AIM OF THE TASK ->
All of the data below should be repeated exactly. Pictures should not be included.

SOURCE MATERIAL ->
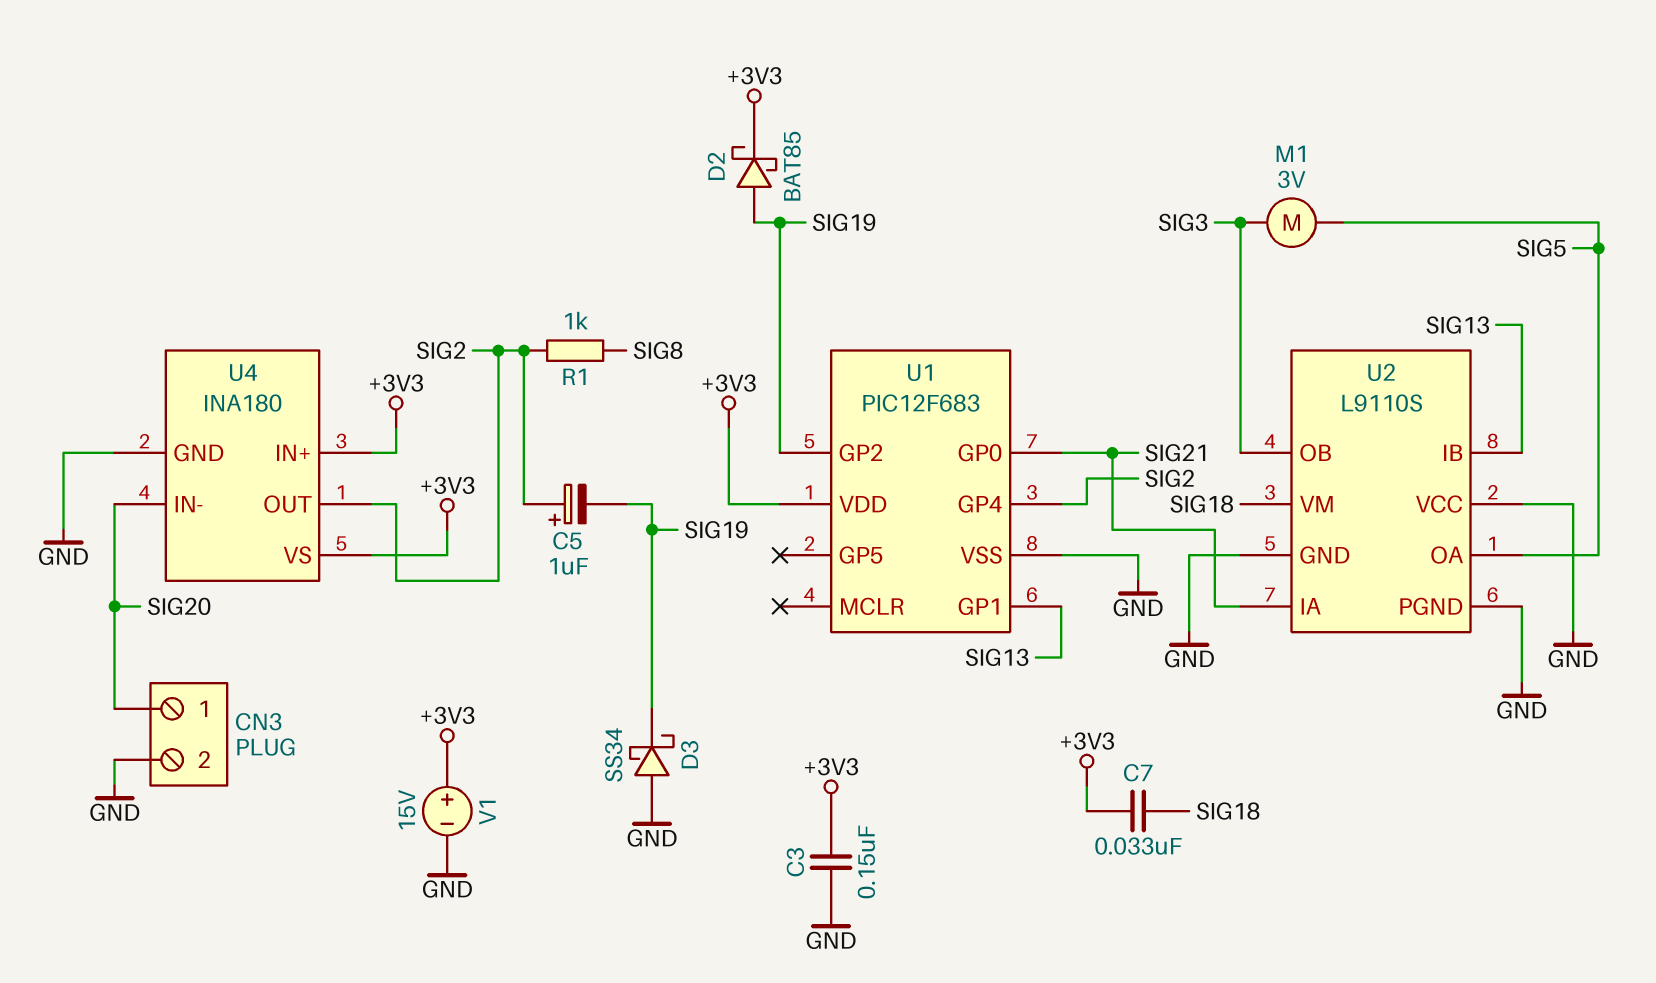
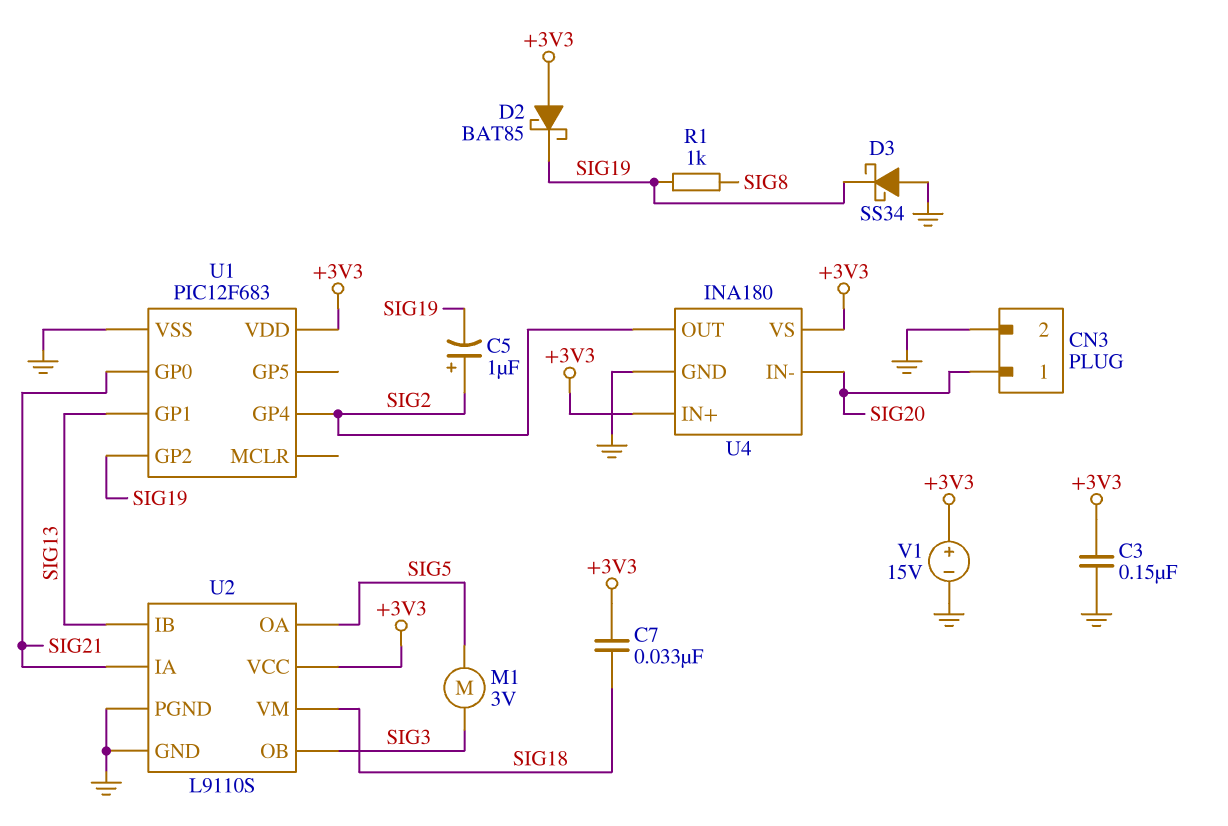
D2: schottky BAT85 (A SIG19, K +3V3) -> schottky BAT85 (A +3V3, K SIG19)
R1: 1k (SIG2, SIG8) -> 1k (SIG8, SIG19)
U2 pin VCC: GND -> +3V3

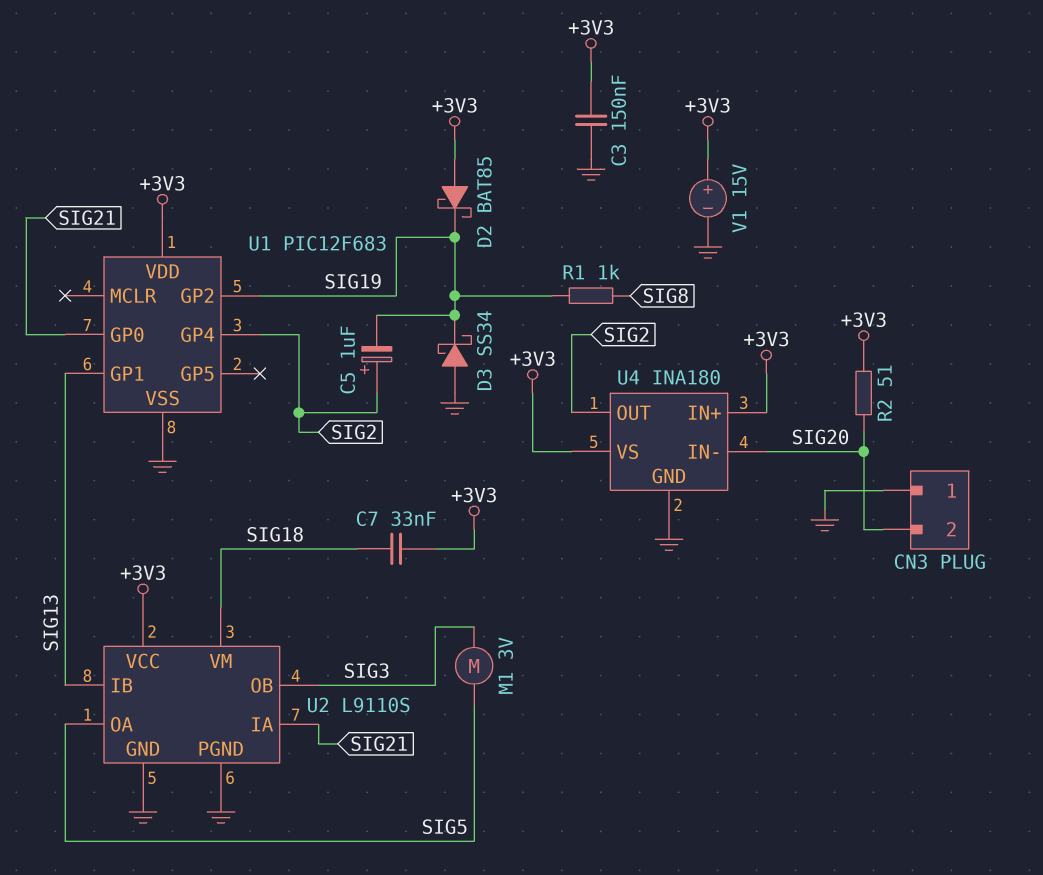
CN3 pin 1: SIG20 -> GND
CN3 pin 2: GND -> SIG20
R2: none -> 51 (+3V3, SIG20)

OUTPUT FOR THIS EXERCISE ->
D2: schottky BAT85 (A SIG19, K +3V3) -> schottky BAT85 (A +3V3, K SIG19)
R1: 1k (SIG2, SIG8) -> 1k (SIG8, SIG19)
U2 pin VCC: GND -> +3V3

CN3 pin 1: SIG20 -> GND
CN3 pin 2: GND -> SIG20
R2: none -> 51 (+3V3, SIG20)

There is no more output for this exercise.